▶ WORK REQUIRED:
Can you return every one of the rows below word for word, without changing or leaving out a single line?

▶ SUPPLIED DATA:
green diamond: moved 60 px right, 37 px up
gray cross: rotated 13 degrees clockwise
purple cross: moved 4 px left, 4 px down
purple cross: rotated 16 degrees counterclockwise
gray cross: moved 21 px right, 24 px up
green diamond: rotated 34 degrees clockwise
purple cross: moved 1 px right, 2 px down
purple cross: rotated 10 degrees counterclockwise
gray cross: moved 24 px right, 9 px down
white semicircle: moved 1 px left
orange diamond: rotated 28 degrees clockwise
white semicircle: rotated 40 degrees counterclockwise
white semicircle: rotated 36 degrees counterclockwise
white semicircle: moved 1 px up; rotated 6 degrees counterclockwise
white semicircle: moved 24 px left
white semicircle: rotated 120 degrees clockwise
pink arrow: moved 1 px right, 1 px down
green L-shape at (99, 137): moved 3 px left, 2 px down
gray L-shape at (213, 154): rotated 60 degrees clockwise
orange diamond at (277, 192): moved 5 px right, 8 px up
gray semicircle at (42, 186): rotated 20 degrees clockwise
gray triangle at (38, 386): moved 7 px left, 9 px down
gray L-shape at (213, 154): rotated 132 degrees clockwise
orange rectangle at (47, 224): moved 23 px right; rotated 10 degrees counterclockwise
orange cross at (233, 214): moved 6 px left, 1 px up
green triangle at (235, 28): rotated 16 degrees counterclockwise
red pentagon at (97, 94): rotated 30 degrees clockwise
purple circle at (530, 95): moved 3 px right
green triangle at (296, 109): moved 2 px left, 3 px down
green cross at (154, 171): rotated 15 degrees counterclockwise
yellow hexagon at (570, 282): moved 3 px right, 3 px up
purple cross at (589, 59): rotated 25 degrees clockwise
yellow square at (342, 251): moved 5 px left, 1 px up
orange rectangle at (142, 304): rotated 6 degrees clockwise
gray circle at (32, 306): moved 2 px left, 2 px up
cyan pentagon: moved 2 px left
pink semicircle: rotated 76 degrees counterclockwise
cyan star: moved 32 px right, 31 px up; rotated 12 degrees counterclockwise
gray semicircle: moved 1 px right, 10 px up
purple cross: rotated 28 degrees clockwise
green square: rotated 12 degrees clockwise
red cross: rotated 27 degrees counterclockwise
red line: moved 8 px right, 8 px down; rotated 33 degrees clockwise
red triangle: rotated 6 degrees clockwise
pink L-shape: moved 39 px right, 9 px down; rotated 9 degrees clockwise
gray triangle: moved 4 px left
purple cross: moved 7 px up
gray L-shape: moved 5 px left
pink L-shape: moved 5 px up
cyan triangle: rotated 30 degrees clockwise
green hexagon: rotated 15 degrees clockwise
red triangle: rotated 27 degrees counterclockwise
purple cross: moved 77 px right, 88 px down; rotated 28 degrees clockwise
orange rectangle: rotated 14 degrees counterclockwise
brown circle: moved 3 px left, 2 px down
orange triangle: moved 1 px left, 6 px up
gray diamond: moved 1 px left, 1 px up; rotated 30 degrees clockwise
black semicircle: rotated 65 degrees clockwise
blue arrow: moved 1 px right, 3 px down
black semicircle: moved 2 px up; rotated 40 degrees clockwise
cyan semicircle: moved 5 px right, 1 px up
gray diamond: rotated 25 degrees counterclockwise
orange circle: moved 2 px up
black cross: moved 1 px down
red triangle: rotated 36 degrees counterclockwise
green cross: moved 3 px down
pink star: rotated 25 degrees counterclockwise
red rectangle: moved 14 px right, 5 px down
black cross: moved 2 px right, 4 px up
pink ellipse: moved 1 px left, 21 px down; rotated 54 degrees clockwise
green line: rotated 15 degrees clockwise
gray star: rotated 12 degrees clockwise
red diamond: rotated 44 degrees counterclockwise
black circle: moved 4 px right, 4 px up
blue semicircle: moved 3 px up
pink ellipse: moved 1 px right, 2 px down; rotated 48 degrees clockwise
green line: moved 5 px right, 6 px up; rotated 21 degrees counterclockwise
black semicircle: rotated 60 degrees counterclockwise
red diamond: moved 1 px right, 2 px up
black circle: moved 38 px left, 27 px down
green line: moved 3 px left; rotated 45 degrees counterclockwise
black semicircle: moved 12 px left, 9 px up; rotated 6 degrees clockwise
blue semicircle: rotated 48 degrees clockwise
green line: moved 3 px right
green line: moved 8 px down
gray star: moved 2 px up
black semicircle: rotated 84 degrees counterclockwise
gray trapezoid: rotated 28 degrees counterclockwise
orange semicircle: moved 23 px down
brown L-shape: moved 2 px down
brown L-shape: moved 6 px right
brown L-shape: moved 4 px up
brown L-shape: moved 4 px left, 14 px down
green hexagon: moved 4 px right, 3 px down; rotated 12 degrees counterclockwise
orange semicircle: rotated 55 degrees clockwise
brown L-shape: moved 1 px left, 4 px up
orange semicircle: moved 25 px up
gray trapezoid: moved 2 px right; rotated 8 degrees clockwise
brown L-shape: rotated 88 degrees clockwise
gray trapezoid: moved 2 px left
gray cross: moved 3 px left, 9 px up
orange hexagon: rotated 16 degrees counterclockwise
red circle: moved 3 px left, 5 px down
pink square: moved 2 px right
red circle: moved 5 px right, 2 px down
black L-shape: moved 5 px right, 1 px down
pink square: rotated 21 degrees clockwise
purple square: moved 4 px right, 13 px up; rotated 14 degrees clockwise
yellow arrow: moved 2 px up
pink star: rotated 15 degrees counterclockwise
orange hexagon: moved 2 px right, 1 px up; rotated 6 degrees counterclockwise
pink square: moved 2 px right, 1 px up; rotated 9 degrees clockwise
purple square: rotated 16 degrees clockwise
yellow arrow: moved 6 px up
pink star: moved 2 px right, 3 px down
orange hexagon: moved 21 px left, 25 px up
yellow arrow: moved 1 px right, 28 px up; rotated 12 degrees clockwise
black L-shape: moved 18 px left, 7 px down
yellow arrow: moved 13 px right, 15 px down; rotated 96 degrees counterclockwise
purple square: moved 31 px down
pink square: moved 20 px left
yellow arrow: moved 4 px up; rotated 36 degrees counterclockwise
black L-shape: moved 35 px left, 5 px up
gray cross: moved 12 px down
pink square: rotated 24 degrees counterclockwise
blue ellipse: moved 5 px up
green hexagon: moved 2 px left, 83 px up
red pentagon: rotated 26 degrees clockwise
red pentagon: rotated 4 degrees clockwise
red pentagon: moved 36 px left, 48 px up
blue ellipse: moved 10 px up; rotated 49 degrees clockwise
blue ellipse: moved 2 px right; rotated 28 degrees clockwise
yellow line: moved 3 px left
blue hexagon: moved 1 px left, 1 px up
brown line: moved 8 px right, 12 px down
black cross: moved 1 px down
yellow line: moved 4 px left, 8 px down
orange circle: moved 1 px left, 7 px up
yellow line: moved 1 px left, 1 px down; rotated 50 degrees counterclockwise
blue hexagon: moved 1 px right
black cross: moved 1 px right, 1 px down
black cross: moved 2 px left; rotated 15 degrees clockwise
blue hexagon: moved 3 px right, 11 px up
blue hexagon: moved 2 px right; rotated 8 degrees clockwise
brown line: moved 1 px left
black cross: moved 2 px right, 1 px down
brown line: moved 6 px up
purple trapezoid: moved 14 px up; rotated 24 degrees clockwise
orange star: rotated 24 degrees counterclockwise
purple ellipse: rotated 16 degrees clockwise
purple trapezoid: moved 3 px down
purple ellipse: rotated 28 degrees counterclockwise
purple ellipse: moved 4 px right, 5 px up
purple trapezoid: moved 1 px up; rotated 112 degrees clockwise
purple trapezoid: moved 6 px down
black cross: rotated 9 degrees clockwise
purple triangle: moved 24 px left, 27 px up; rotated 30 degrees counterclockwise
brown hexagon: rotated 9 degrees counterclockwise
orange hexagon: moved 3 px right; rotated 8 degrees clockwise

▶ ANSWER TO THIS PROBLEM:
green diamond: moved 60 px right, 37 px up
gray cross: rotated 13 degrees clockwise
purple cross: moved 4 px left, 4 px down
purple cross: rotated 16 degrees counterclockwise
gray cross: moved 21 px right, 24 px up
green diamond: rotated 34 degrees clockwise
purple cross: moved 1 px right, 2 px down
purple cross: rotated 10 degrees counterclockwise
gray cross: moved 24 px right, 9 px down
white semicircle: moved 1 px left
orange diamond: rotated 28 degrees clockwise
white semicircle: rotated 40 degrees counterclockwise
white semicircle: rotated 36 degrees counterclockwise
white semicircle: moved 1 px up; rotated 6 degrees counterclockwise
white semicircle: moved 24 px left
white semicircle: rotated 120 degrees clockwise
pink arrow: moved 1 px right, 1 px down
green L-shape at (99, 137): moved 3 px left, 2 px down
gray L-shape at (213, 154): rotated 60 degrees clockwise
orange diamond at (277, 192): moved 5 px right, 8 px up
gray semicircle at (42, 186): rotated 20 degrees clockwise
gray triangle at (38, 386): moved 7 px left, 9 px down
gray L-shape at (213, 154): rotated 132 degrees clockwise
orange rectangle at (47, 224): moved 23 px right; rotated 10 degrees counterclockwise
orange cross at (233, 214): moved 6 px left, 1 px up
green triangle at (235, 28): rotated 16 degrees counterclockwise
red pentagon at (97, 94): rotated 30 degrees clockwise
purple circle at (530, 95): moved 3 px right
green triangle at (296, 109): moved 2 px left, 3 px down
green cross at (154, 171): rotated 15 degrees counterclockwise
yellow hexagon at (570, 282): moved 3 px right, 3 px up
purple cross at (589, 59): rotated 25 degrees clockwise
yellow square at (342, 251): moved 5 px left, 1 px up
orange rectangle at (142, 304): rotated 6 degrees clockwise
gray circle at (32, 306): moved 2 px left, 2 px up
cyan pentagon: moved 2 px left
pink semicircle: rotated 76 degrees counterclockwise
cyan star: moved 32 px right, 31 px up; rotated 12 degrees counterclockwise
gray semicircle: moved 1 px right, 10 px up
purple cross: rotated 28 degrees clockwise
green square: rotated 12 degrees clockwise
red cross: rotated 27 degrees counterclockwise
red line: moved 8 px right, 8 px down; rotated 33 degrees clockwise
red triangle: rotated 6 degrees clockwise
pink L-shape: moved 39 px right, 9 px down; rotated 9 degrees clockwise
gray triangle: moved 4 px left
purple cross: moved 7 px up
gray L-shape: moved 5 px left
pink L-shape: moved 5 px up
cyan triangle: rotated 30 degrees clockwise
green hexagon: rotated 15 degrees clockwise
red triangle: rotated 27 degrees counterclockwise
purple cross: moved 77 px right, 88 px down; rotated 28 degrees clockwise
orange rectangle: rotated 14 degrees counterclockwise
brown circle: moved 3 px left, 2 px down
orange triangle: moved 1 px left, 6 px up
gray diamond: moved 1 px left, 1 px up; rotated 30 degrees clockwise
black semicircle: rotated 65 degrees clockwise
blue arrow: moved 1 px right, 3 px down
black semicircle: moved 2 px up; rotated 40 degrees clockwise
cyan semicircle: moved 5 px right, 1 px up
gray diamond: rotated 25 degrees counterclockwise
orange circle: moved 2 px up
black cross: moved 1 px down
red triangle: rotated 36 degrees counterclockwise
green cross: moved 3 px down
pink star: rotated 25 degrees counterclockwise
red rectangle: moved 14 px right, 5 px down
black cross: moved 2 px right, 4 px up
pink ellipse: moved 1 px left, 21 px down; rotated 54 degrees clockwise
green line: rotated 15 degrees clockwise
gray star: rotated 12 degrees clockwise
red diamond: rotated 44 degrees counterclockwise
black circle: moved 4 px right, 4 px up
blue semicircle: moved 3 px up
pink ellipse: moved 1 px right, 2 px down; rotated 48 degrees clockwise
green line: moved 5 px right, 6 px up; rotated 21 degrees counterclockwise
black semicircle: rotated 60 degrees counterclockwise
red diamond: moved 1 px right, 2 px up
black circle: moved 38 px left, 27 px down
green line: moved 3 px left; rotated 45 degrees counterclockwise
black semicircle: moved 12 px left, 9 px up; rotated 6 degrees clockwise
blue semicircle: rotated 48 degrees clockwise
green line: moved 3 px right
green line: moved 8 px down
gray star: moved 2 px up
black semicircle: rotated 84 degrees counterclockwise
gray trapezoid: rotated 28 degrees counterclockwise
orange semicircle: moved 23 px down
brown L-shape: moved 2 px down
brown L-shape: moved 6 px right
brown L-shape: moved 4 px up
brown L-shape: moved 4 px left, 14 px down
green hexagon: moved 4 px right, 3 px down; rotated 12 degrees counterclockwise
orange semicircle: rotated 55 degrees clockwise
brown L-shape: moved 1 px left, 4 px up
orange semicircle: moved 25 px up
gray trapezoid: moved 2 px right; rotated 8 degrees clockwise
brown L-shape: rotated 88 degrees clockwise
gray trapezoid: moved 2 px left
gray cross: moved 3 px left, 9 px up
orange hexagon: rotated 16 degrees counterclockwise
red circle: moved 3 px left, 5 px down
pink square: moved 2 px right
red circle: moved 5 px right, 2 px down
black L-shape: moved 5 px right, 1 px down
pink square: rotated 21 degrees clockwise
purple square: moved 4 px right, 13 px up; rotated 14 degrees clockwise
yellow arrow: moved 2 px up
pink star: rotated 15 degrees counterclockwise
orange hexagon: moved 2 px right, 1 px up; rotated 6 degrees counterclockwise
pink square: moved 2 px right, 1 px up; rotated 9 degrees clockwise
purple square: rotated 16 degrees clockwise
yellow arrow: moved 6 px up
pink star: moved 2 px right, 3 px down
orange hexagon: moved 21 px left, 25 px up
yellow arrow: moved 1 px right, 28 px up; rotated 12 degrees clockwise
black L-shape: moved 18 px left, 7 px down
yellow arrow: moved 13 px right, 15 px down; rotated 96 degrees counterclockwise
purple square: moved 31 px down
pink square: moved 20 px left
yellow arrow: moved 4 px up; rotated 36 degrees counterclockwise
black L-shape: moved 35 px left, 5 px up
gray cross: moved 12 px down
pink square: rotated 24 degrees counterclockwise
blue ellipse: moved 5 px up
green hexagon: moved 2 px left, 83 px up
red pentagon: rotated 26 degrees clockwise
red pentagon: rotated 4 degrees clockwise
red pentagon: moved 36 px left, 48 px up
blue ellipse: moved 10 px up; rotated 49 degrees clockwise
blue ellipse: moved 2 px right; rotated 28 degrees clockwise
yellow line: moved 3 px left
blue hexagon: moved 1 px left, 1 px up
brown line: moved 8 px right, 12 px down
black cross: moved 1 px down
yellow line: moved 4 px left, 8 px down
orange circle: moved 1 px left, 7 px up
yellow line: moved 1 px left, 1 px down; rotated 50 degrees counterclockwise
blue hexagon: moved 1 px right
black cross: moved 1 px right, 1 px down
black cross: moved 2 px left; rotated 15 degrees clockwise
blue hexagon: moved 3 px right, 11 px up
blue hexagon: moved 2 px right; rotated 8 degrees clockwise
brown line: moved 1 px left
black cross: moved 2 px right, 1 px down
brown line: moved 6 px up
purple trapezoid: moved 14 px up; rotated 24 degrees clockwise
orange star: rotated 24 degrees counterclockwise
purple ellipse: rotated 16 degrees clockwise
purple trapezoid: moved 3 px down
purple ellipse: rotated 28 degrees counterclockwise
purple ellipse: moved 4 px right, 5 px up
purple trapezoid: moved 1 px up; rotated 112 degrees clockwise
purple trapezoid: moved 6 px down
black cross: rotated 9 degrees clockwise
purple triangle: moved 24 px left, 27 px up; rotated 30 degrees counterclockwise
brown hexagon: rotated 9 degrees counterclockwise
orange hexagon: moved 3 px right; rotated 8 degrees clockwise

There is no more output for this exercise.